Task objective
After locating the line that holds "LUX: VEML7700 -> TSL2561", output it and all following lines word for word, stopping only at the end of the data.
--- Material to process Enclosed Below ---
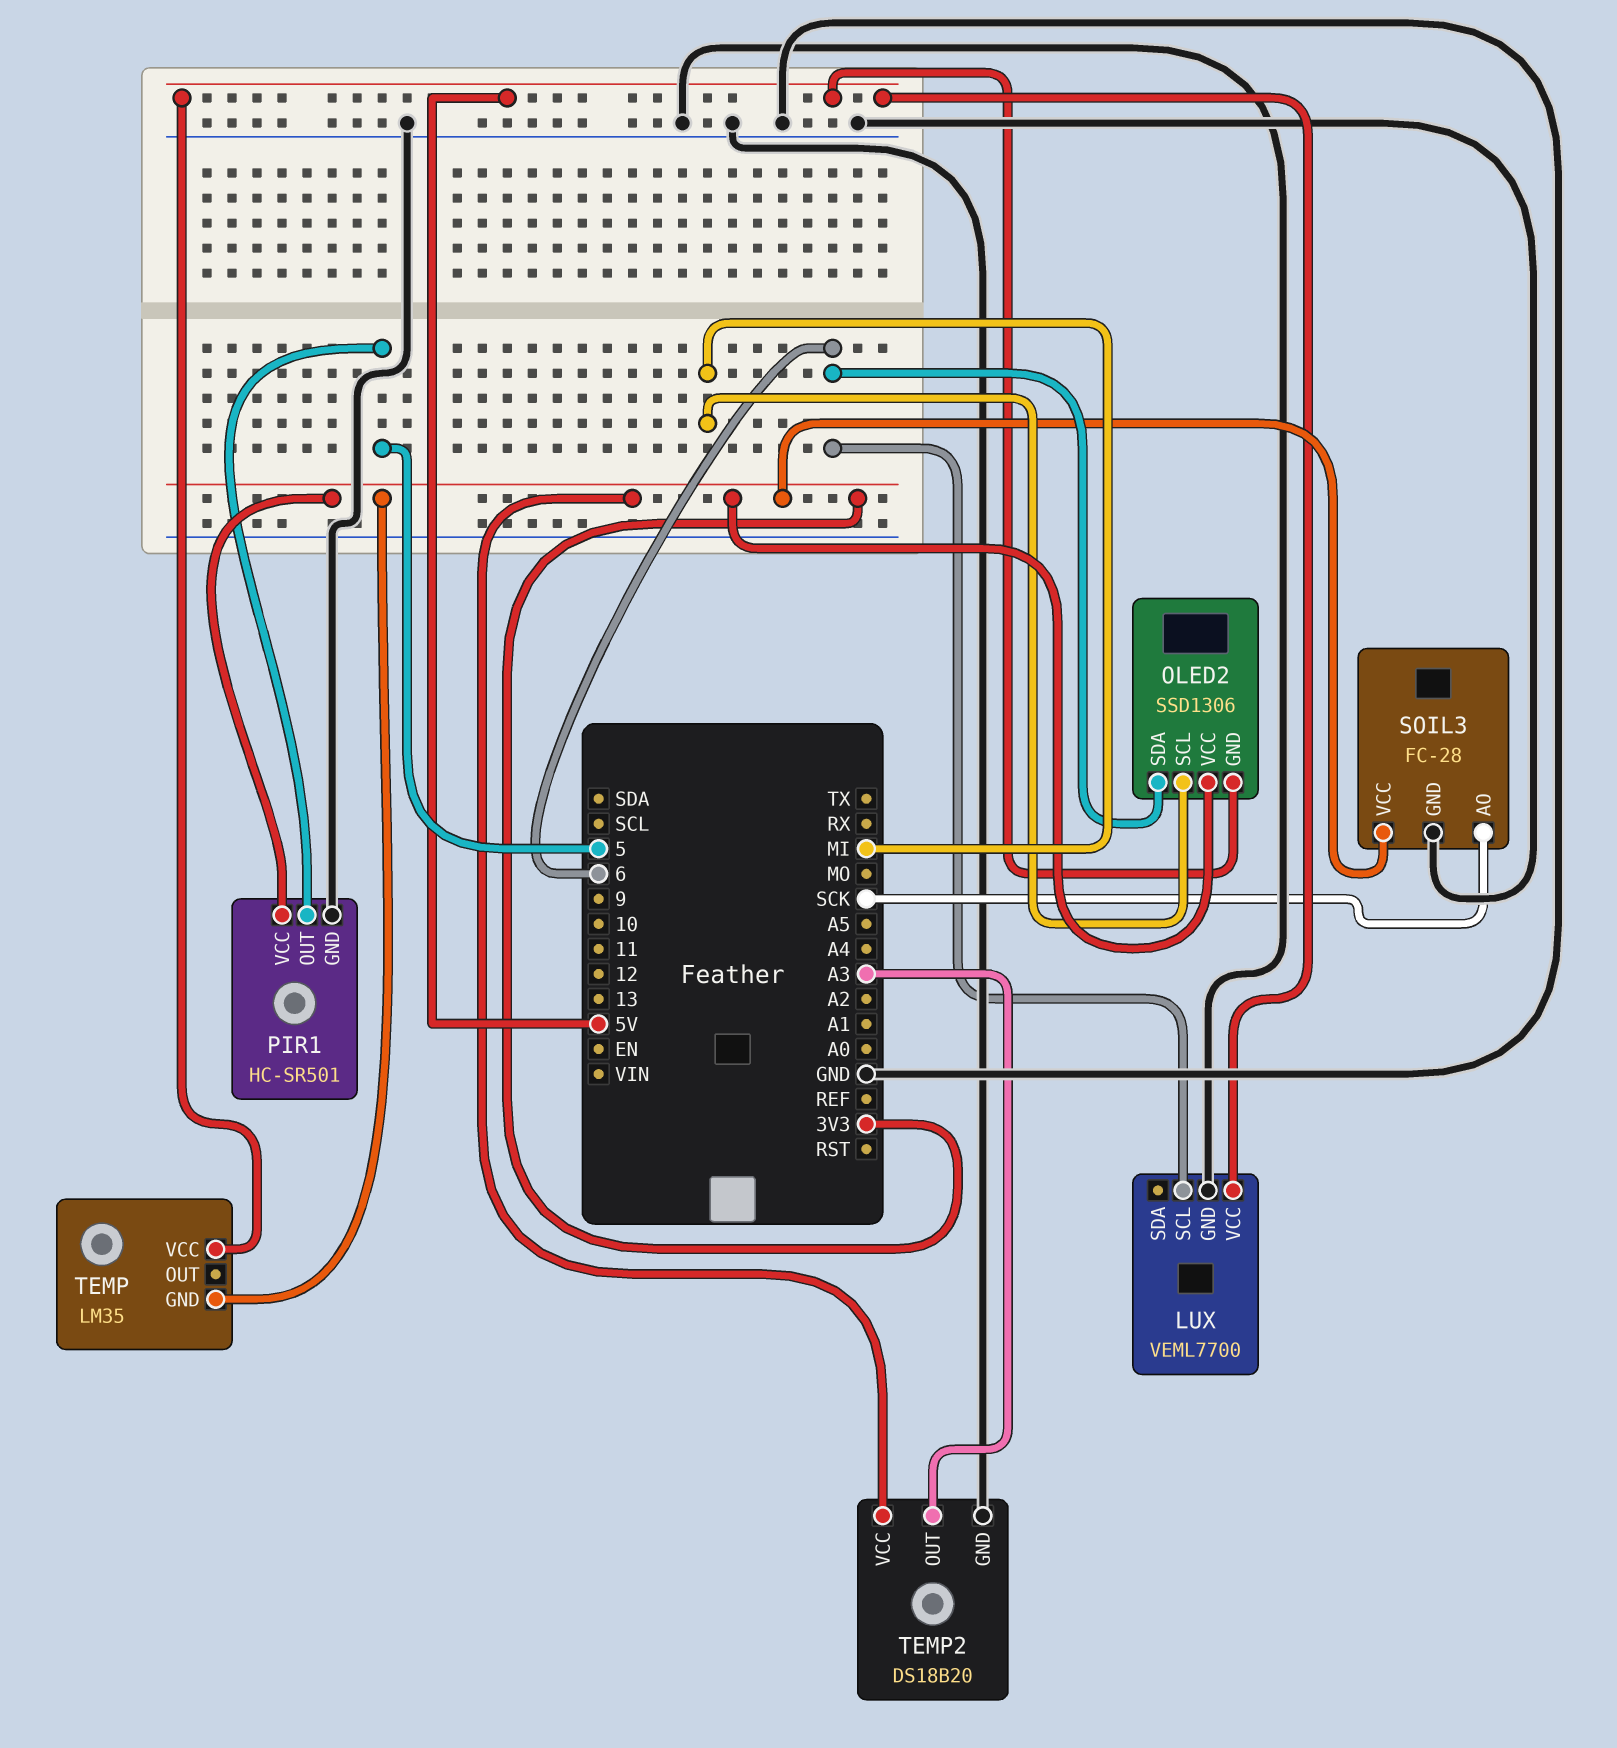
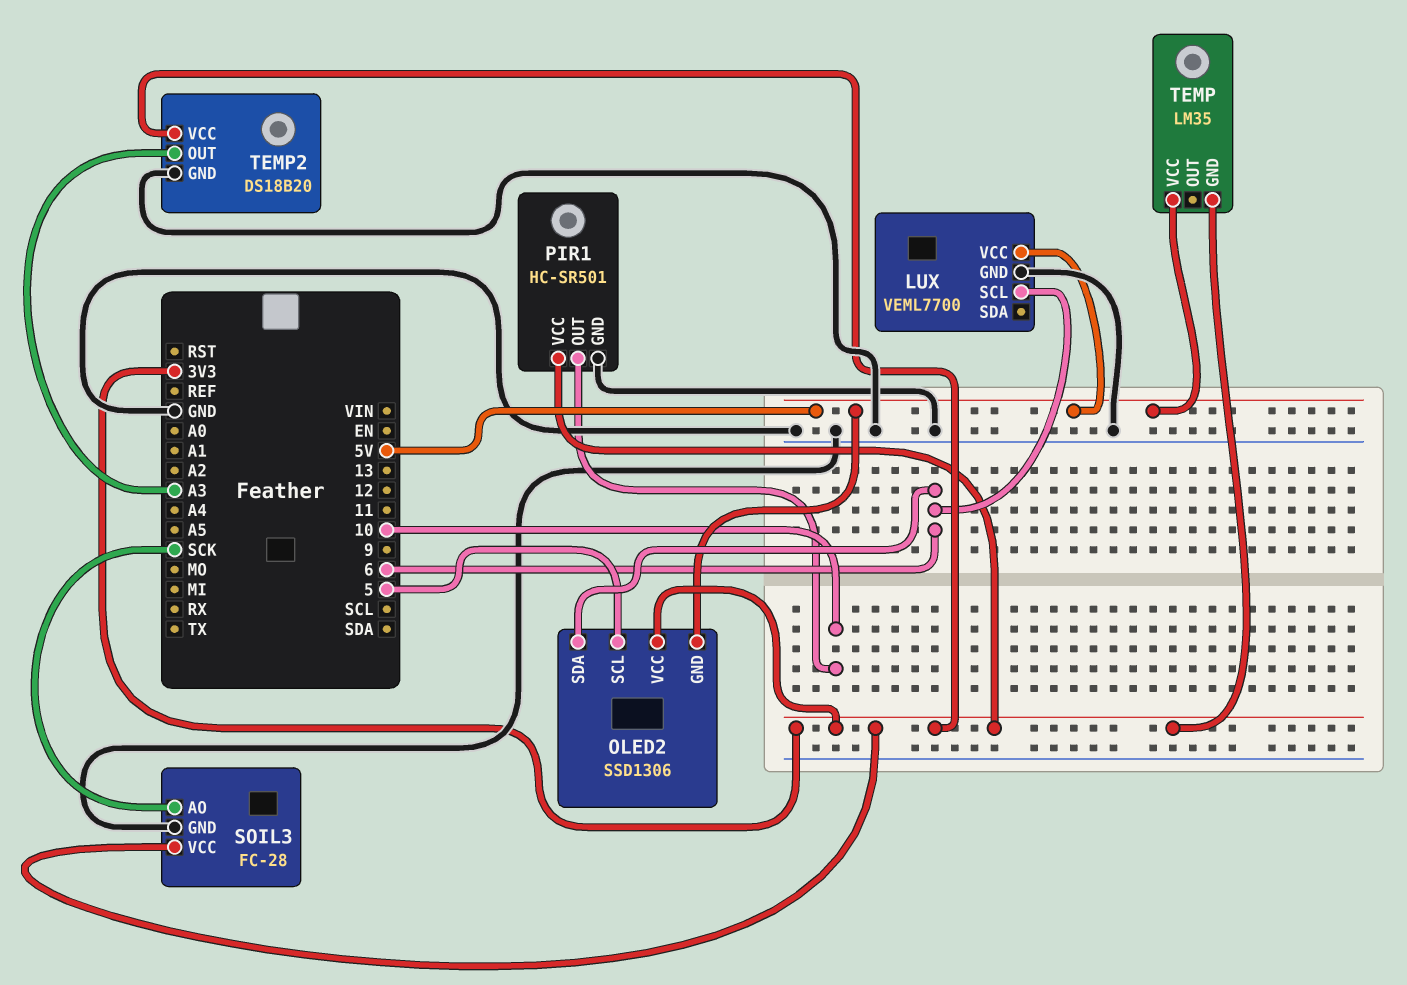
OLED2 pin SCL: MI -> 5
PIR1 pin OUT: 5 -> 10

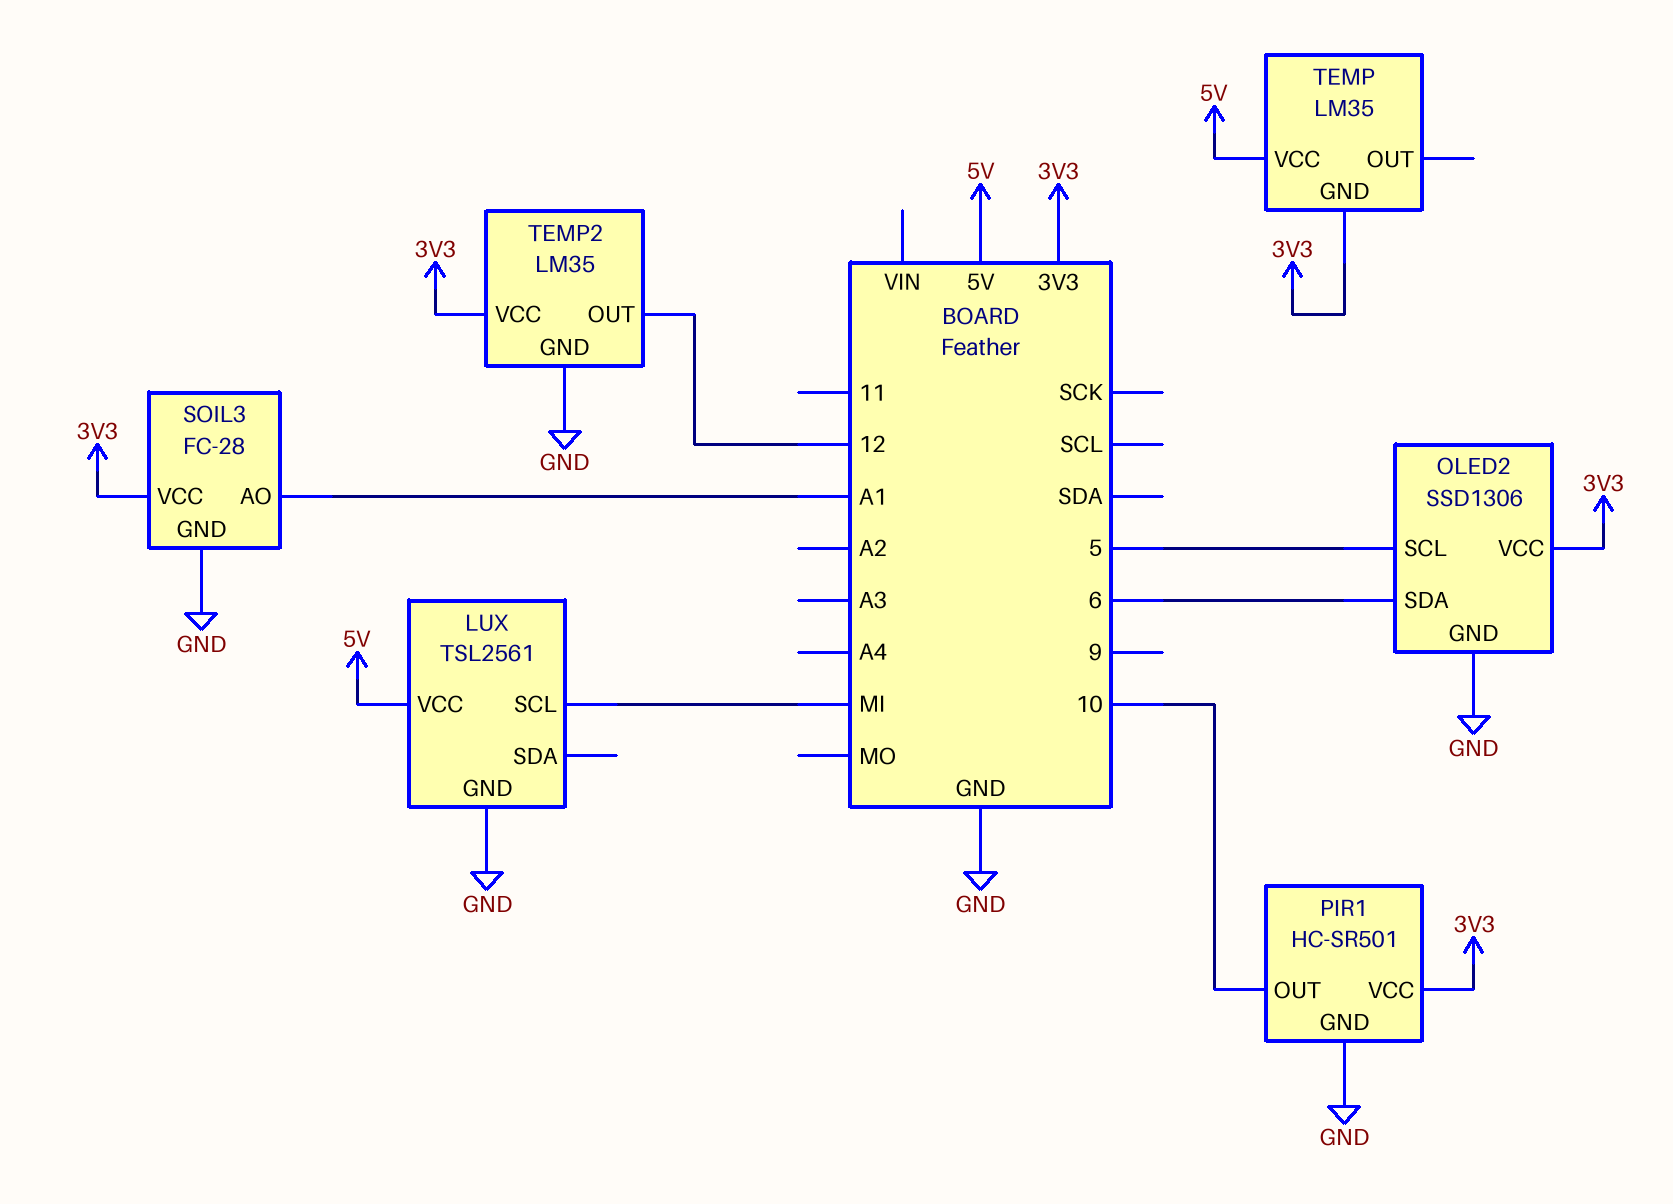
LUX: VEML7700 -> TSL2561
LUX pin SCL: 6 -> MI
OLED2 pin GND: 5V -> GND
SOIL3 pin AO: SCK -> A1
TEMP2: DS18B20 -> LM35
TEMP2 pin OUT: A3 -> 12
--- End of Enclosed Material to process ---
Written response
LUX: VEML7700 -> TSL2561
LUX pin SCL: 6 -> MI
OLED2 pin GND: 5V -> GND
SOIL3 pin AO: SCK -> A1
TEMP2: DS18B20 -> LM35
TEMP2 pin OUT: A3 -> 12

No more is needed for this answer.